++++ Provided information ++++
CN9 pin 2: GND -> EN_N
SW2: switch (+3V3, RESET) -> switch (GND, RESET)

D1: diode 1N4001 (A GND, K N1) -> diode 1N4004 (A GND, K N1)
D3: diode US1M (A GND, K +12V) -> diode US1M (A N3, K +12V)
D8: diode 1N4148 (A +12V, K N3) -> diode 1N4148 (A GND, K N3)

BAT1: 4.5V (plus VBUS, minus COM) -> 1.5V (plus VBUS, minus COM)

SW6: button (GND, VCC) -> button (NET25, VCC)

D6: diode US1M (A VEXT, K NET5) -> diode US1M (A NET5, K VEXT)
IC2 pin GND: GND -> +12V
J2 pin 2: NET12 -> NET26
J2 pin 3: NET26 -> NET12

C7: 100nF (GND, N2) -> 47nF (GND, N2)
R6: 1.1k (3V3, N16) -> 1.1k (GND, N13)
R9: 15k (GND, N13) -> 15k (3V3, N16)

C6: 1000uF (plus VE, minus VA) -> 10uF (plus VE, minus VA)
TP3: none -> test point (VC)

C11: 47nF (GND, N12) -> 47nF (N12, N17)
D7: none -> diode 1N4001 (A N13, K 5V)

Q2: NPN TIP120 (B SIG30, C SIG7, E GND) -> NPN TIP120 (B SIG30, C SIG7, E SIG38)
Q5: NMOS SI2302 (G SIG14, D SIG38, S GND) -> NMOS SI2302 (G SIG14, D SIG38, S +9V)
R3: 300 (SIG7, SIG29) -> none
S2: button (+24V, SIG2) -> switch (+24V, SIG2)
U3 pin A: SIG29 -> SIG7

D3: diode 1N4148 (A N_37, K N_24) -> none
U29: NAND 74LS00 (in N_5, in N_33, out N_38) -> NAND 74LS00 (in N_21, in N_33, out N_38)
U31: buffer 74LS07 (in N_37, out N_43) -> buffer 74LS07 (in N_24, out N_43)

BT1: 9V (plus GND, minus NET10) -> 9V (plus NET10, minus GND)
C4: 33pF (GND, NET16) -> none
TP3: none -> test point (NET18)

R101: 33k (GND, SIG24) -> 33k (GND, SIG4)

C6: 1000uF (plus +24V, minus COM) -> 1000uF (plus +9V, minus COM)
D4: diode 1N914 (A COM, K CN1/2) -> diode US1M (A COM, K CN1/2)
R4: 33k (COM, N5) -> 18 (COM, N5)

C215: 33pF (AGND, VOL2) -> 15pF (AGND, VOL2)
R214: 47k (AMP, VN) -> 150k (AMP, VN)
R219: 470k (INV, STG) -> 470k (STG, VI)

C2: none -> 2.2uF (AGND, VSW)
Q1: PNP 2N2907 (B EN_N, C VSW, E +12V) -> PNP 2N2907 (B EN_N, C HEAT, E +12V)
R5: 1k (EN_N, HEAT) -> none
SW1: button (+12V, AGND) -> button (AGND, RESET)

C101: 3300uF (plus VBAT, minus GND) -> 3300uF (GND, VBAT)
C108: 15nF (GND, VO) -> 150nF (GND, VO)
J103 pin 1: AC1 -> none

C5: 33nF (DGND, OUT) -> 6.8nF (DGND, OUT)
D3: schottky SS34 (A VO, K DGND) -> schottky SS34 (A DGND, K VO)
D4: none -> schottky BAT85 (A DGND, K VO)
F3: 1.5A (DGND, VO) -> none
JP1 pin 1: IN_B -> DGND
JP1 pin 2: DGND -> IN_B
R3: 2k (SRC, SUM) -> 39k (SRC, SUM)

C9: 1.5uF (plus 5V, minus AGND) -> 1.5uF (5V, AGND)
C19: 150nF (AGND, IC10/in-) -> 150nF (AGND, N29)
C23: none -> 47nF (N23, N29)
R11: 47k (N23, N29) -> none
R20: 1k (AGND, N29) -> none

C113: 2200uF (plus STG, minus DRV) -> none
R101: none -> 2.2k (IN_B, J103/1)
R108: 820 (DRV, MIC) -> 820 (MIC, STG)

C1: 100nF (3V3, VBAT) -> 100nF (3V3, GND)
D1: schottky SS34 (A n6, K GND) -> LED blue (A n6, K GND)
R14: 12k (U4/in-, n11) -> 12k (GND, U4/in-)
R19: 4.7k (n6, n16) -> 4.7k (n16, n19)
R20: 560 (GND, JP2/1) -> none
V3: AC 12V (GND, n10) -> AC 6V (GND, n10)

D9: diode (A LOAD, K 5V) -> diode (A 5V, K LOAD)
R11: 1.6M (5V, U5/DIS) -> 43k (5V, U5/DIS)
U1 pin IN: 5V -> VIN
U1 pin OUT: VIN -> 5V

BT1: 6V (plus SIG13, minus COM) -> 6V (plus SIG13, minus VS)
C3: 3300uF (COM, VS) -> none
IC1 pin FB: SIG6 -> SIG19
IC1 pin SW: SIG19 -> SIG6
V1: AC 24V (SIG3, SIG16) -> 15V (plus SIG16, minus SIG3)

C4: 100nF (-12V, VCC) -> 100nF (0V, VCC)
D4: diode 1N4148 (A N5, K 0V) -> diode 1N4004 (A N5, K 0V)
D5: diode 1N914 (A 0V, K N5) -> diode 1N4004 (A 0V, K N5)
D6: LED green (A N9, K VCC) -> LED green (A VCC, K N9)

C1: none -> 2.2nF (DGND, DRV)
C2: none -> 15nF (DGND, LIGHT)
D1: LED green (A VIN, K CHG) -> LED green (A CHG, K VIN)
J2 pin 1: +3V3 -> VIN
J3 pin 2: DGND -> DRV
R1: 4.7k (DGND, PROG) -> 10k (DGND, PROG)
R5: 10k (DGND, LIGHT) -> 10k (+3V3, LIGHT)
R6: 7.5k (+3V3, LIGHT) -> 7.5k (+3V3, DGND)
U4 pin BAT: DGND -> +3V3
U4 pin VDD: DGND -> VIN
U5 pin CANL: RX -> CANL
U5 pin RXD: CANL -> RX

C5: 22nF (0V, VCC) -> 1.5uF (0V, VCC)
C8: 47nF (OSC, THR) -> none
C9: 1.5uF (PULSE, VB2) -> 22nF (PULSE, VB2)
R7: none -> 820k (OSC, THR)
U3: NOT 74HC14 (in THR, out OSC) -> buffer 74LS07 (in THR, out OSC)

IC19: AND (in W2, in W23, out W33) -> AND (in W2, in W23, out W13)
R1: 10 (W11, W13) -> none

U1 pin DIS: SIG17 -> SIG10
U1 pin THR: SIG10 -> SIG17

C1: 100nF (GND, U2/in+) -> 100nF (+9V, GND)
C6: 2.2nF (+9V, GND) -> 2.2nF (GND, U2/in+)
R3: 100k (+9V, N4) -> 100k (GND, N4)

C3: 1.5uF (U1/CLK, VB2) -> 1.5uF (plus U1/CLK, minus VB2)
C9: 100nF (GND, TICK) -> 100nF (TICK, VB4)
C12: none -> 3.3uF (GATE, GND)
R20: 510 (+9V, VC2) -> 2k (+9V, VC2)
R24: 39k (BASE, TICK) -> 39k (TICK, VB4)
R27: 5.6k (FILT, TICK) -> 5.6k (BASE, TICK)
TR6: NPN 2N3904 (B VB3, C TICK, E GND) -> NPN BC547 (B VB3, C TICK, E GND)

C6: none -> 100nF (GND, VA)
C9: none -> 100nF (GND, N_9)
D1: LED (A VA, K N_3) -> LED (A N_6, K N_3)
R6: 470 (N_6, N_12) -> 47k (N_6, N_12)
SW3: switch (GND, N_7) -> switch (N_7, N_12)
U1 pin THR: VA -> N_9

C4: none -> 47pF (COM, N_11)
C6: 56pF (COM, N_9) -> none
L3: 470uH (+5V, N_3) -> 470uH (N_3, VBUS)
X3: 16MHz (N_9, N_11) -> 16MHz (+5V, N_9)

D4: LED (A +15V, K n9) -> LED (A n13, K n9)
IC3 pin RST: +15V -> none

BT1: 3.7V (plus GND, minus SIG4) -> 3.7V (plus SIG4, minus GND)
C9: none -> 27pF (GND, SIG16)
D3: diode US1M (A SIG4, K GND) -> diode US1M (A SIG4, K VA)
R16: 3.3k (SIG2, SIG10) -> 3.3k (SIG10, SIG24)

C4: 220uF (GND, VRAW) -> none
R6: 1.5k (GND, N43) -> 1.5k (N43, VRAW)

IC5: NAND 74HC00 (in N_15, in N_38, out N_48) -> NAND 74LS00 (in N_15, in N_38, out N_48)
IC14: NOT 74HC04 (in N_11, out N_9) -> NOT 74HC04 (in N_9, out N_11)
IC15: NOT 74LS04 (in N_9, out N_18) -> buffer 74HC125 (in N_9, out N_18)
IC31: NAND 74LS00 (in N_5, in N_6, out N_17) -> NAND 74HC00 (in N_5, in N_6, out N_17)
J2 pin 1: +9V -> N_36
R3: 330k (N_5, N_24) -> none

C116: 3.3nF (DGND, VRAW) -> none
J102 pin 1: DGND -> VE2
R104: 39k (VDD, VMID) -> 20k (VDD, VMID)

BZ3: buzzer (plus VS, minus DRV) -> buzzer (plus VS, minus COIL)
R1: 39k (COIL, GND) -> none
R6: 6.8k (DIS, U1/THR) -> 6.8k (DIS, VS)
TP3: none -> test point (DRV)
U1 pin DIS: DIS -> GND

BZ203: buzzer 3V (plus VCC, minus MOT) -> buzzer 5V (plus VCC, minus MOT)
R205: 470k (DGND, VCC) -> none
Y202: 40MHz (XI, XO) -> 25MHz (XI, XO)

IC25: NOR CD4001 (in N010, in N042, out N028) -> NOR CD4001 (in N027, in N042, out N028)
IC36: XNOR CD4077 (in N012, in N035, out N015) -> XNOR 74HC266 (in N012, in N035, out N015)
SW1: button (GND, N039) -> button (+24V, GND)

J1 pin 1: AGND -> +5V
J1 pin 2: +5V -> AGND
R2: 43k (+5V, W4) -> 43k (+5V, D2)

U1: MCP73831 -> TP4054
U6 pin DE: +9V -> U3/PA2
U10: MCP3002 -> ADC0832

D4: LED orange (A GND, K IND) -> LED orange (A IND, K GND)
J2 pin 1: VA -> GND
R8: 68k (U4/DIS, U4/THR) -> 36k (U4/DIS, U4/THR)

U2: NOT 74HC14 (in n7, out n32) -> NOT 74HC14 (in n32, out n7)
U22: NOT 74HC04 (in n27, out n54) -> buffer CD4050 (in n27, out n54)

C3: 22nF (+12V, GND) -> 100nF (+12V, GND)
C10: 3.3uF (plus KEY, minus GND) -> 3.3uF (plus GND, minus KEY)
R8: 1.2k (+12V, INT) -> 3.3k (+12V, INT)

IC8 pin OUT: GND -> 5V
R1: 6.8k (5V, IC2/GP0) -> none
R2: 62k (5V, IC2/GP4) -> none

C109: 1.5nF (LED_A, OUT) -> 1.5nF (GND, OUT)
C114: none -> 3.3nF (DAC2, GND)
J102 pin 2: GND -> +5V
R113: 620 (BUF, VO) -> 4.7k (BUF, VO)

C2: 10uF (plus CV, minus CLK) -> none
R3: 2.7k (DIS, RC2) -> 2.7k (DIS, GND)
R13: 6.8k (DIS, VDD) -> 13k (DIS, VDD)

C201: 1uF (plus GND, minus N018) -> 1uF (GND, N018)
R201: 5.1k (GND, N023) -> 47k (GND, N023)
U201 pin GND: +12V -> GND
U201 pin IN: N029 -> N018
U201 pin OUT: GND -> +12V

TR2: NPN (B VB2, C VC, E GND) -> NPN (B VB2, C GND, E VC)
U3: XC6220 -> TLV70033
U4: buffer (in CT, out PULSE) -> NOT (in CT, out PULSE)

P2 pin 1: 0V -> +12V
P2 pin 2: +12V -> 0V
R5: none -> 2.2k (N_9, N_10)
++++
About this task: Would you quote everything above from the line containing "J102 pin 2: GND -> +5V" down to the line containing "U3: XC6220 -> TLV70033"? Include both of those lines and nothing else.

Result of the exercise:
J102 pin 2: GND -> +5V
R113: 620 (BUF, VO) -> 4.7k (BUF, VO)

C2: 10uF (plus CV, minus CLK) -> none
R3: 2.7k (DIS, RC2) -> 2.7k (DIS, GND)
R13: 6.8k (DIS, VDD) -> 13k (DIS, VDD)

C201: 1uF (plus GND, minus N018) -> 1uF (GND, N018)
R201: 5.1k (GND, N023) -> 47k (GND, N023)
U201 pin GND: +12V -> GND
U201 pin IN: N029 -> N018
U201 pin OUT: GND -> +12V

TR2: NPN (B VB2, C VC, E GND) -> NPN (B VB2, C GND, E VC)
U3: XC6220 -> TLV70033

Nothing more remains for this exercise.